Image change detection data:
>>

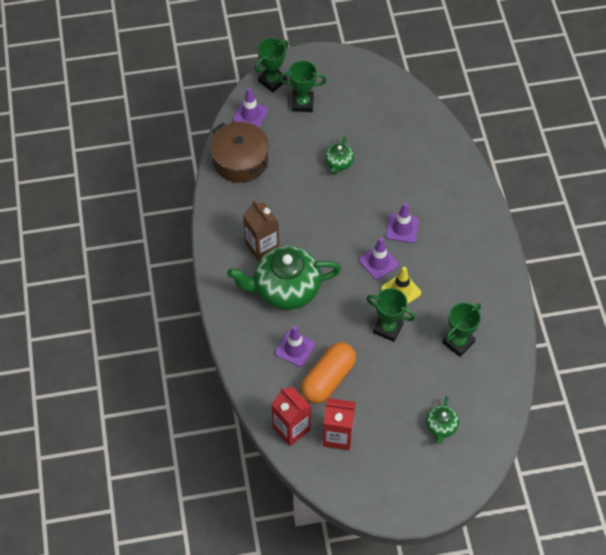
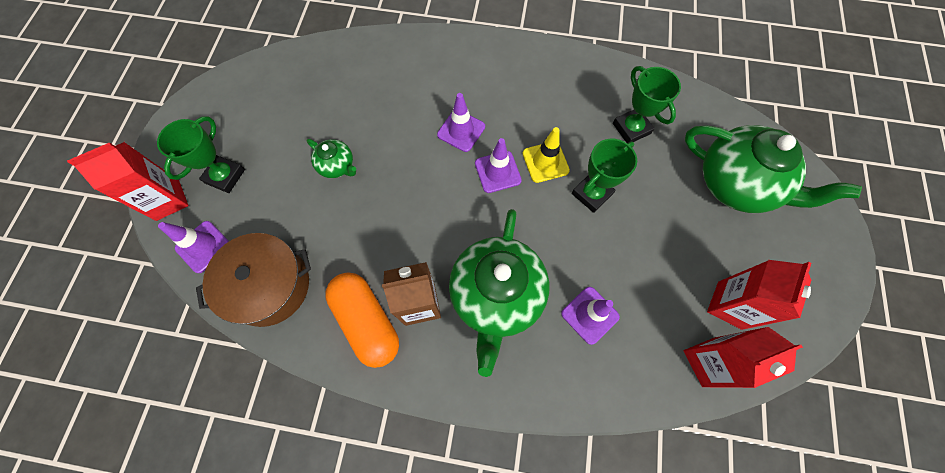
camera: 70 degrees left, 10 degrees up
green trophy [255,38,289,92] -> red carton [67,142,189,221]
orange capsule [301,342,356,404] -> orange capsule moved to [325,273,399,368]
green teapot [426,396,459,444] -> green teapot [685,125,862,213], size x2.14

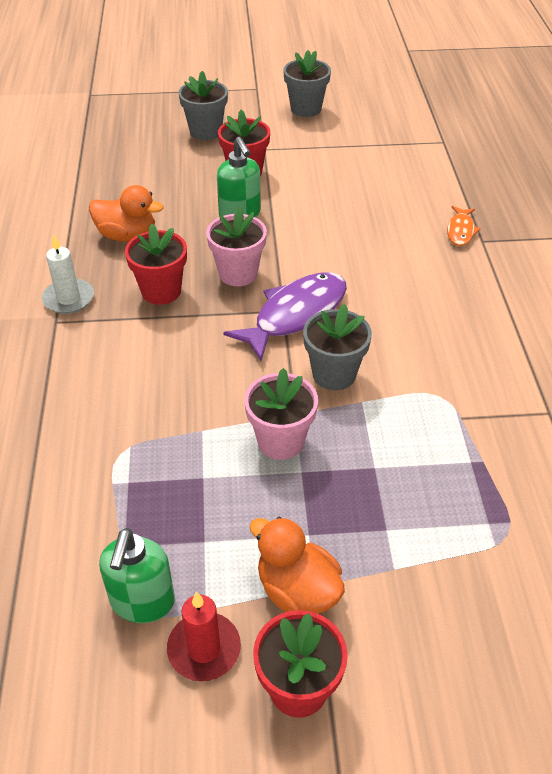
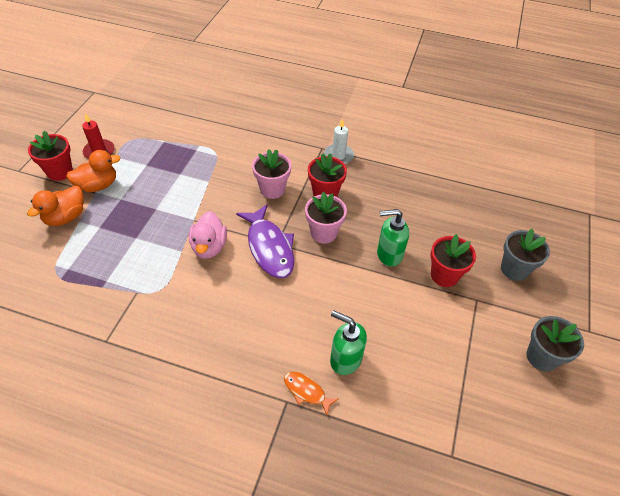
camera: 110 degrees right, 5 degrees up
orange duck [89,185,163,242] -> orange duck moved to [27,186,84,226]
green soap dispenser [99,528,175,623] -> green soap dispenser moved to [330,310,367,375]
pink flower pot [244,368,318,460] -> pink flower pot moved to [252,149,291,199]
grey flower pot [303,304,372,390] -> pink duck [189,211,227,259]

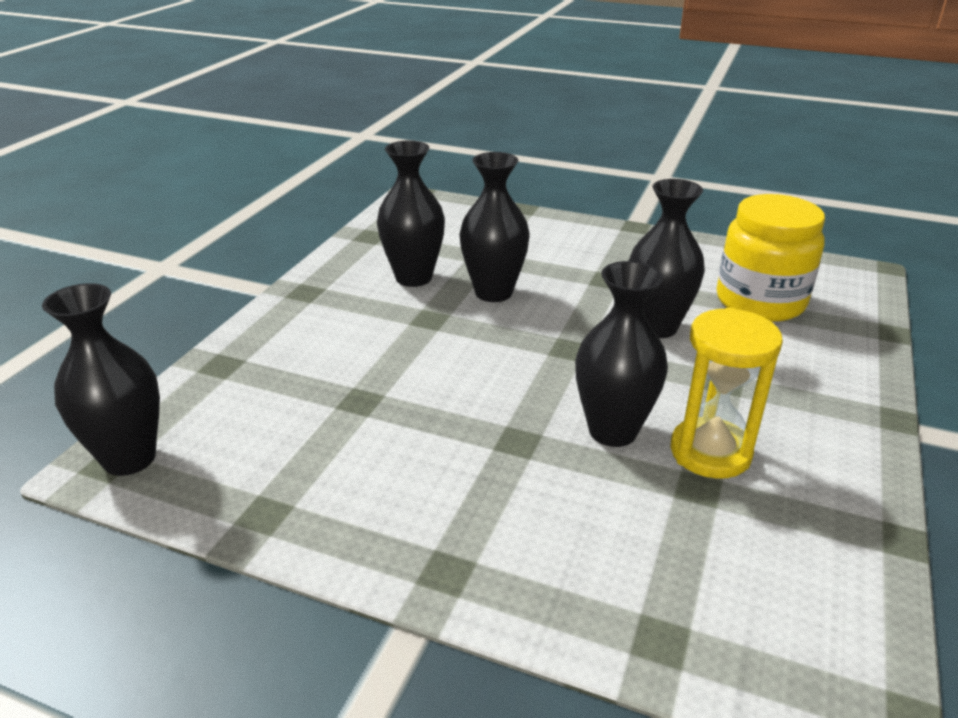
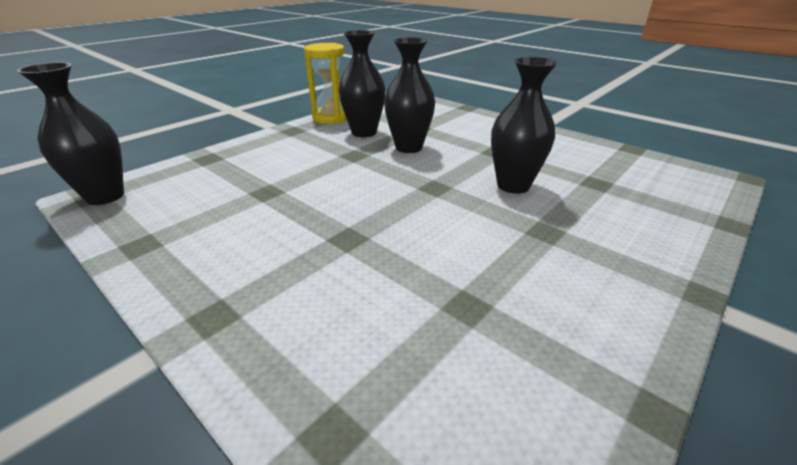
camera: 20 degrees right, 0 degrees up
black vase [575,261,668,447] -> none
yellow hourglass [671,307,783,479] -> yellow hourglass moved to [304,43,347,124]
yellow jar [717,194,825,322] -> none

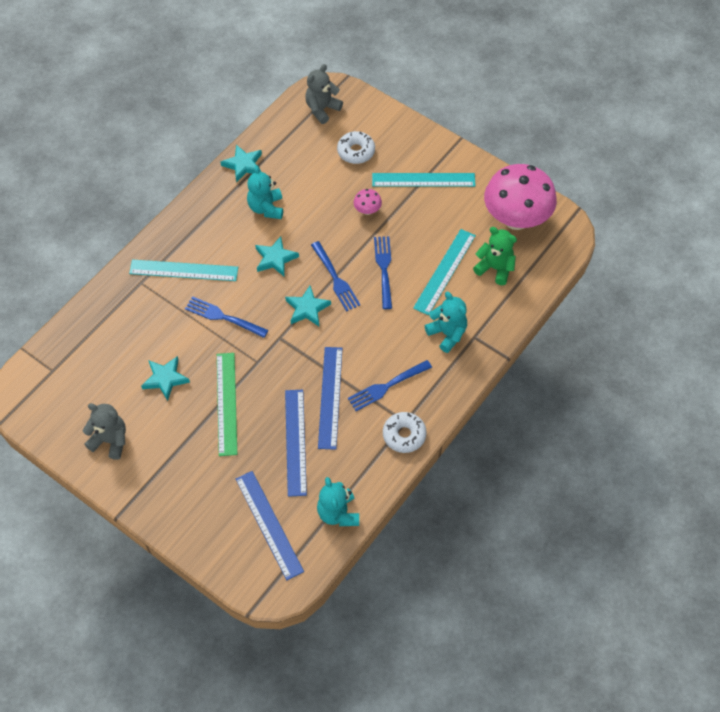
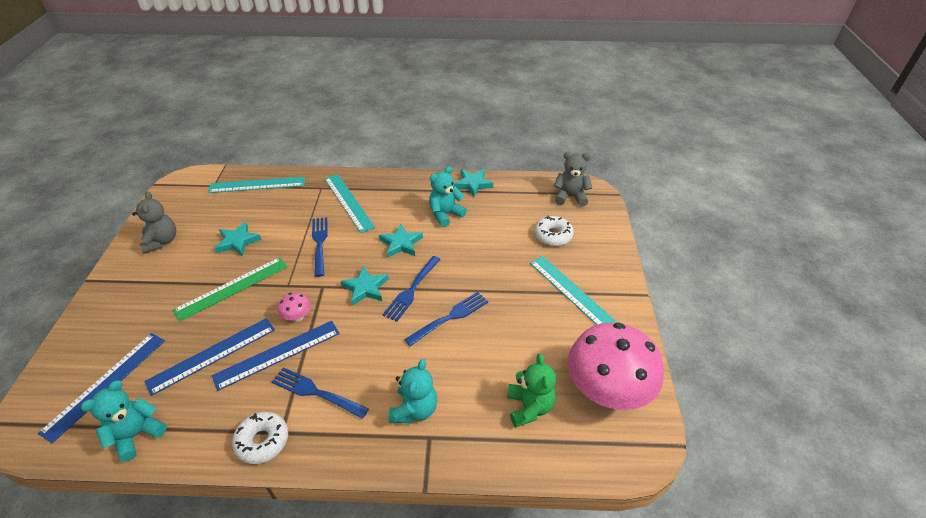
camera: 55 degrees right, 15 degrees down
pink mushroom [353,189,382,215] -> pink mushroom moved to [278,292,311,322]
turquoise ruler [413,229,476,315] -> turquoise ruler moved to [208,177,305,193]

<<

Work to complete: Return only the stretch above from the line containing "orange capsule [301,342,356,404]" through the line containing "pink flower pot [244,368,318,460]", word for word and without pictures.

Solution to the problem:
orange capsule [301,342,356,404] -> orange capsule moved to [325,273,399,368]
green teapot [426,396,459,444] -> green teapot [685,125,862,213], size x2.14

camera: 110 degrees right, 5 degrees up
orange duck [89,185,163,242] -> orange duck moved to [27,186,84,226]
green soap dispenser [99,528,175,623] -> green soap dispenser moved to [330,310,367,375]
pink flower pot [244,368,318,460] -> pink flower pot moved to [252,149,291,199]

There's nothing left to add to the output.